Exercise instructions: Leaving out the images, reproduce every line of the data that follows exactly.

Provided material:
====

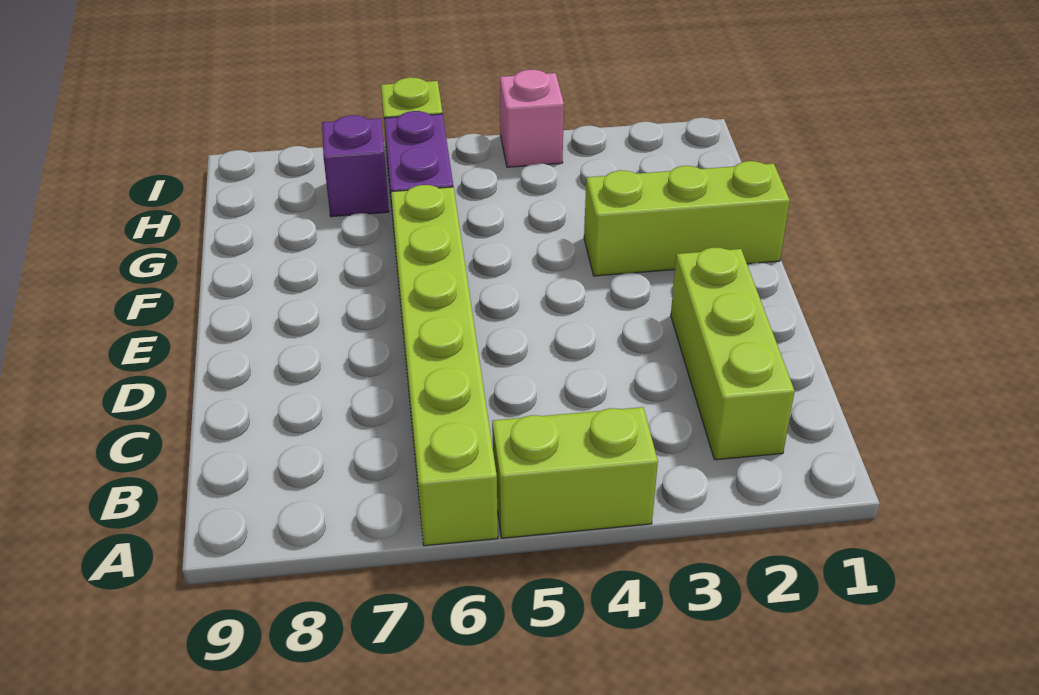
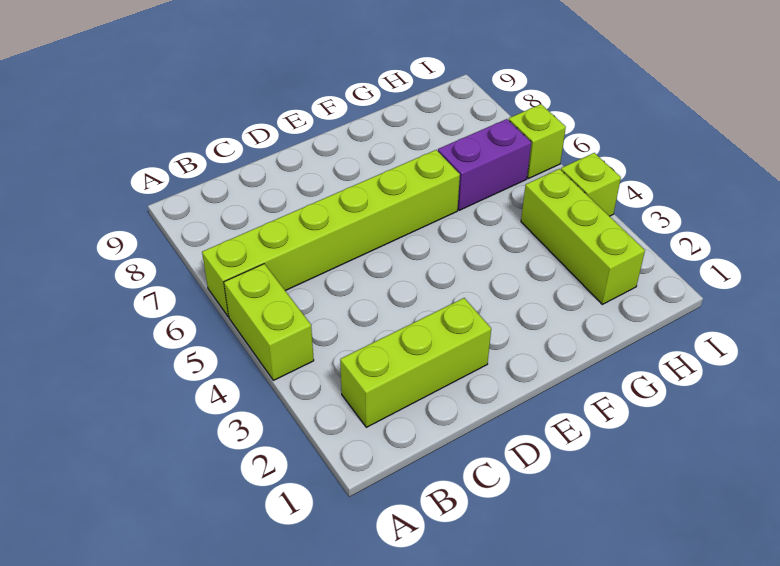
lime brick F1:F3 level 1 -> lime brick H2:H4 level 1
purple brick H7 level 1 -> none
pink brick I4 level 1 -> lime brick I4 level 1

====

Reply to the task:
lime brick F1:F3 level 1 -> lime brick H2:H4 level 1
purple brick H7 level 1 -> none
pink brick I4 level 1 -> lime brick I4 level 1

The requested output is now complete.